Task objective
Could the entries below be reproduced exactly, with the images removed?

== Segment start ==

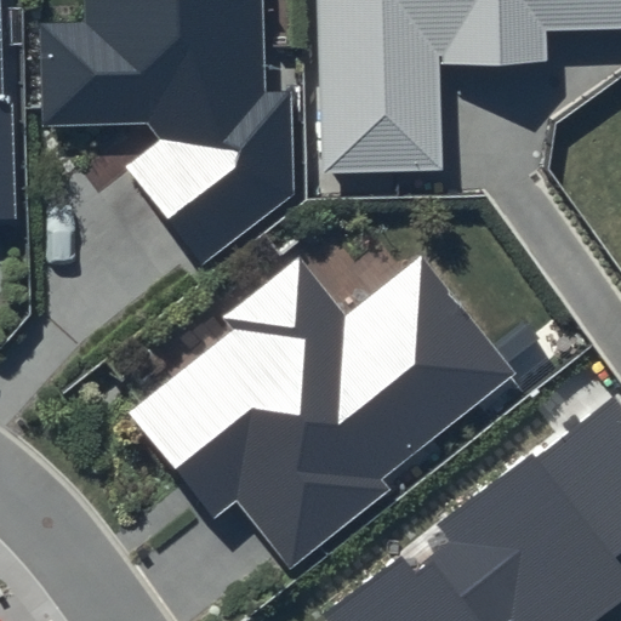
[(5,0),(0,0),(0,217),(13,217),(5,0)]
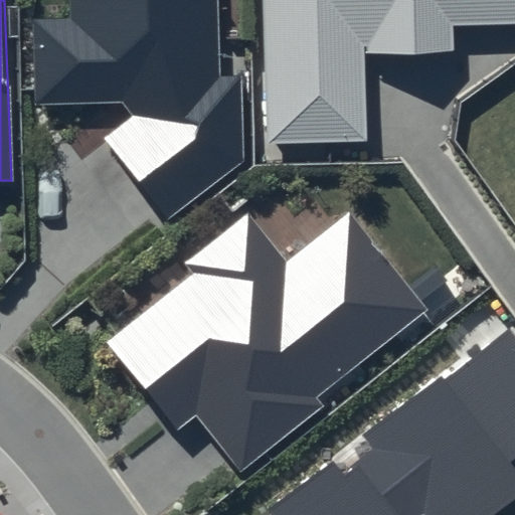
[(67,0),(68,15),(33,17),(37,104),(122,102),(133,114),(103,140),(166,222),(245,160),(240,75),(219,75),(217,0),(67,0)]
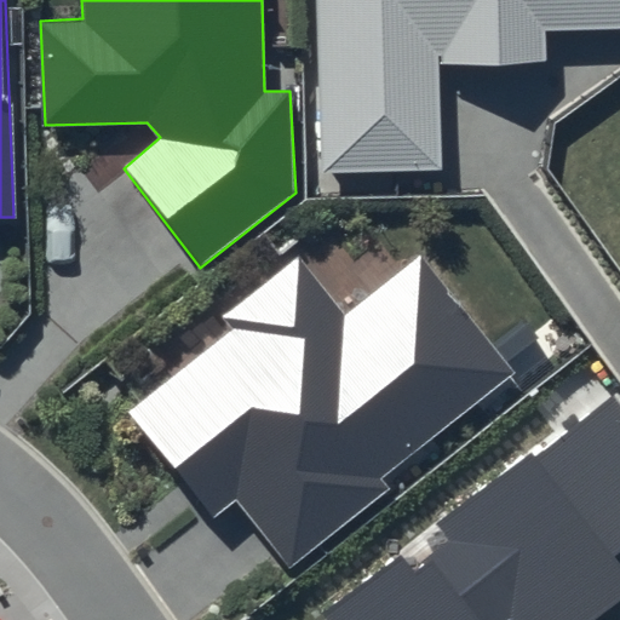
[(619,0),(315,0),(322,172),(442,170),(440,61),(545,58),(545,32),(619,28),(619,0)]
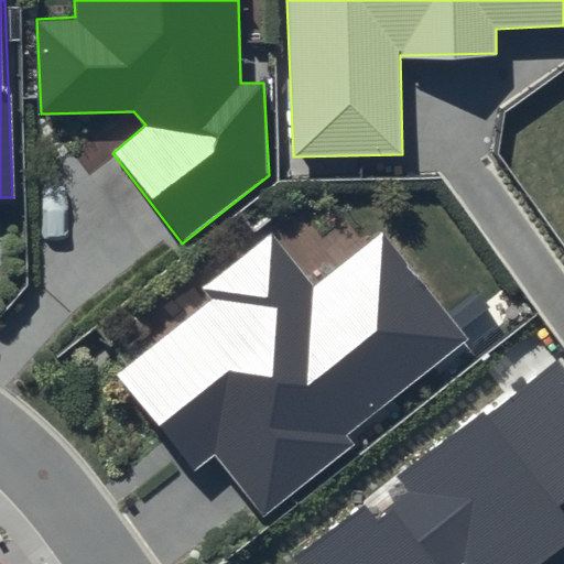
[(209,302),(118,375),(195,473),(215,456),(263,517),(355,444),(348,435),(468,338),(382,232),(312,290),(270,236),(201,291),(209,302)]
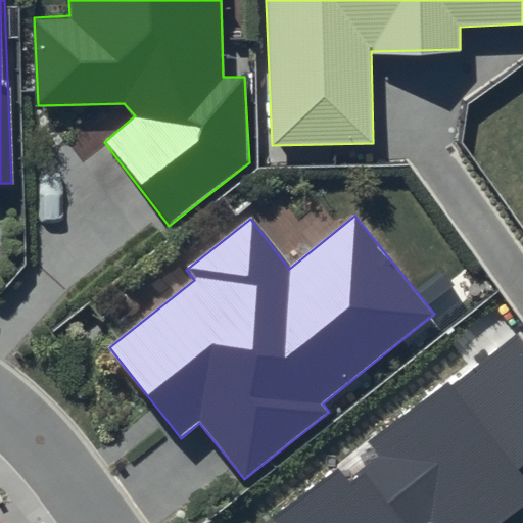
[(522,342),(513,330),(272,517),(276,522),(427,522),(430,521),(431,522),(498,522),(522,505),(522,475),(518,469),(522,465),(522,342)]
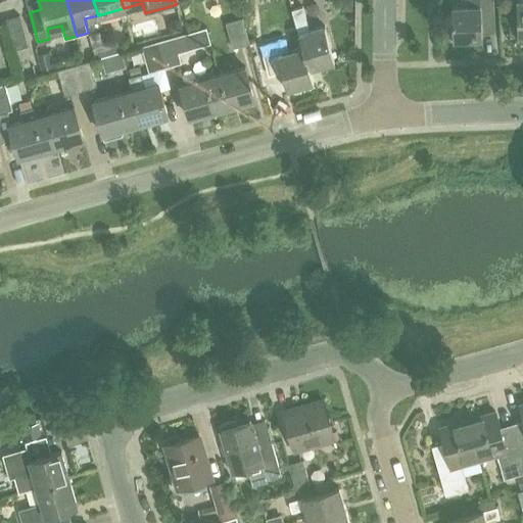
[(456,40),(483,39),(482,32),(495,31),(493,0),(467,0),(468,6),(454,6),(456,40)]
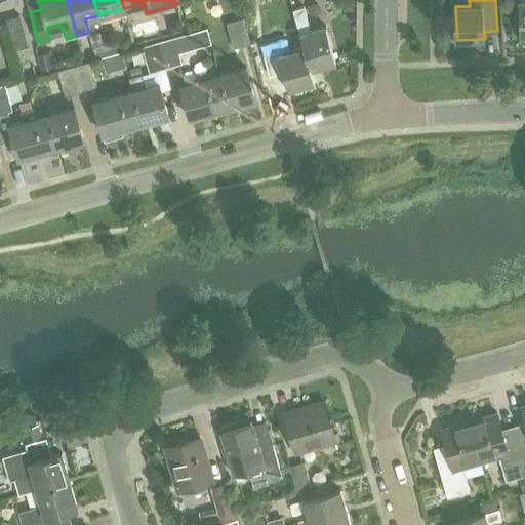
[(524,0),(520,0),(521,14),(512,15),(512,36),(522,35),(522,38),(524,37),(524,0)]
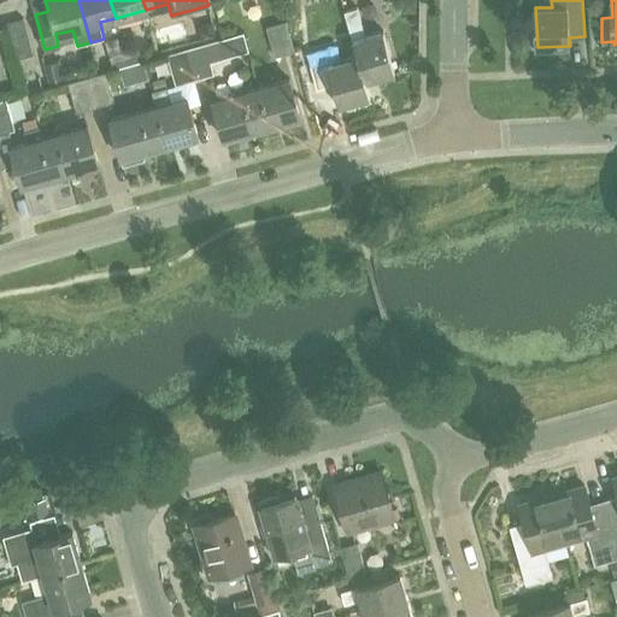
[(358,53),(365,80),(395,71),(383,29),(365,34),(358,6),(344,10),(357,54),(358,53)]
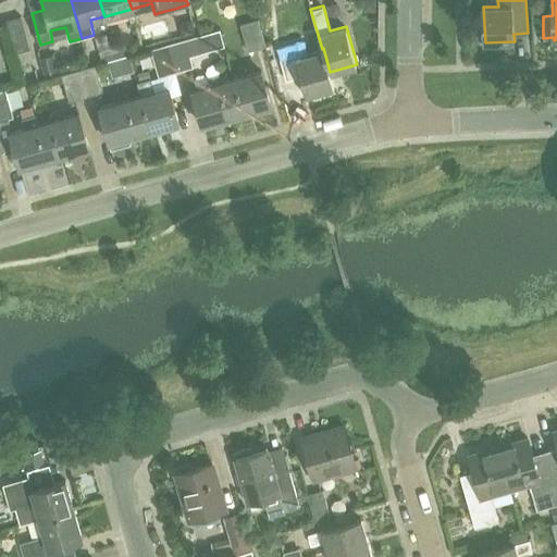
[(15,52),(31,49),(22,15),(7,20),(15,52)]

== Segment end ==

Output of the task
[(5,0),(0,0),(0,217),(13,217),(5,0)]
[(67,0),(68,15),(33,17),(37,104),(122,102),(133,114),(103,140),(166,222),(245,160),(240,75),(219,75),(217,0),(67,0)]
[(619,0),(315,0),(322,172),(442,170),(440,61),(545,58),(545,32),(619,28),(619,0)]
[(209,302),(118,375),(195,473),(215,456),(263,517),(355,444),(348,435),(468,338),(382,232),(312,290),(270,236),(201,291),(209,302)]
[(522,342),(513,330),(272,517),(276,522),(427,522),(430,521),(431,522),(498,522),(522,505),(522,475),(518,469),(522,465),(522,342)]
[(456,40),(483,39),(482,32),(495,31),(493,0),(467,0),(468,6),(454,6),(456,40)]
[(524,0),(520,0),(521,14),(512,15),(512,36),(522,35),(522,38),(524,37),(524,0)]
[(358,53),(365,80),(395,71),(383,29),(365,34),(358,6),(344,10),(357,54),(358,53)]
[(15,52),(31,49),(22,15),(7,20),(15,52)]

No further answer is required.